Please output exactly the lines from the one that holds "none -> lime brick B1 level 1" through the final line of the data, and nothing else; leave out any pictures.

----

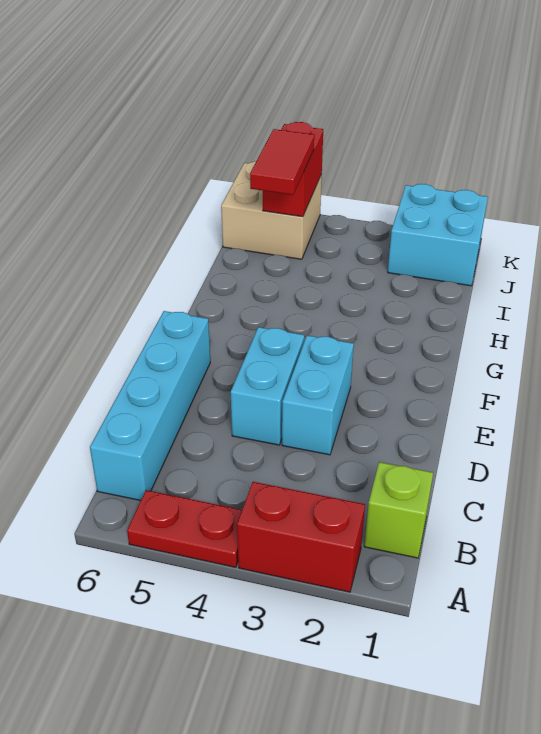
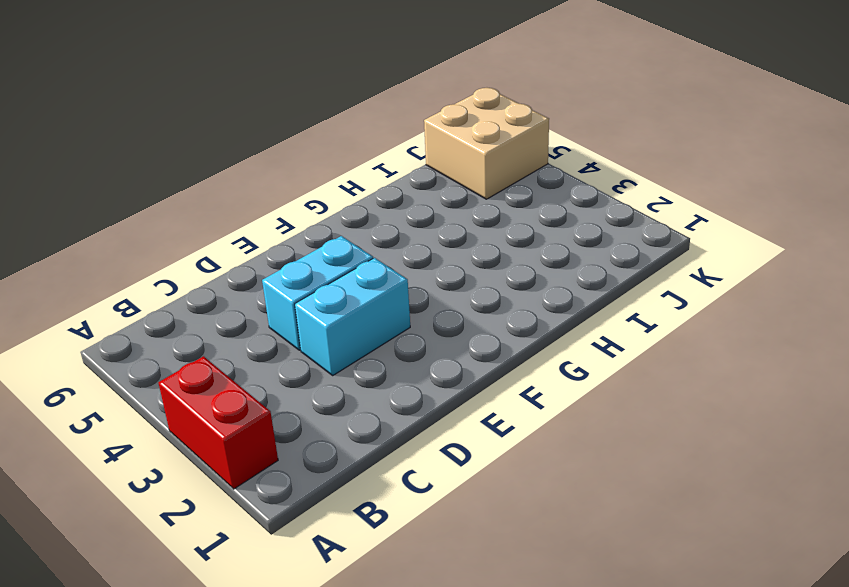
none -> red plate A4:A5 level 1
none -> lime brick B1 level 1

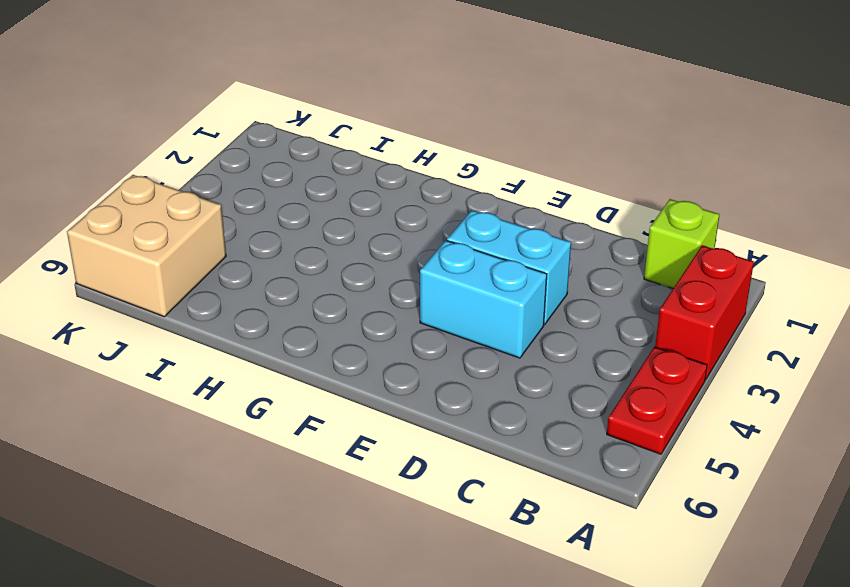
none -> cyan brick B6:E6 level 1
none -> cyan brick J1:K2 level 1

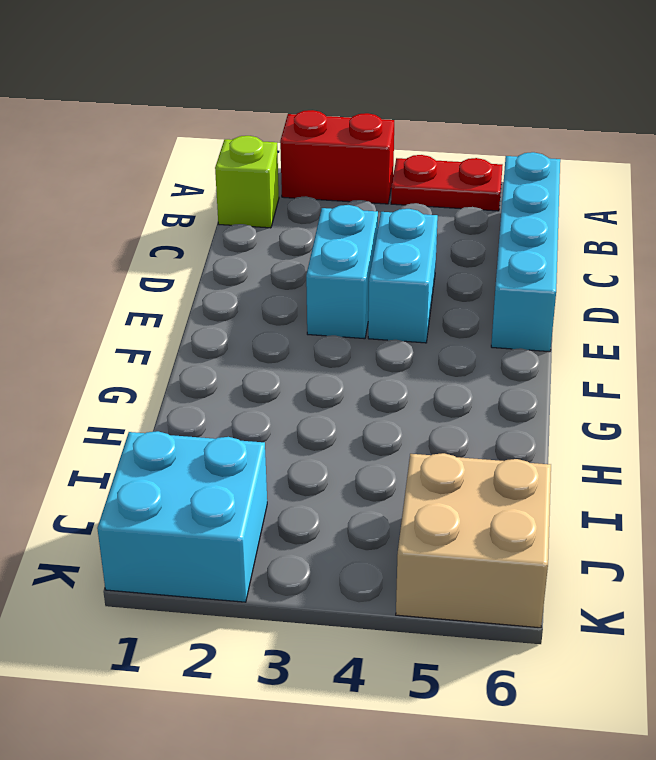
none -> red brick J5:K5 level 2
none -> red tile I5:J5 level 3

----

* **RESPONSE TO THE TASK**:
none -> lime brick B1 level 1

none -> cyan brick B6:E6 level 1
none -> cyan brick J1:K2 level 1

none -> red brick J5:K5 level 2
none -> red tile I5:J5 level 3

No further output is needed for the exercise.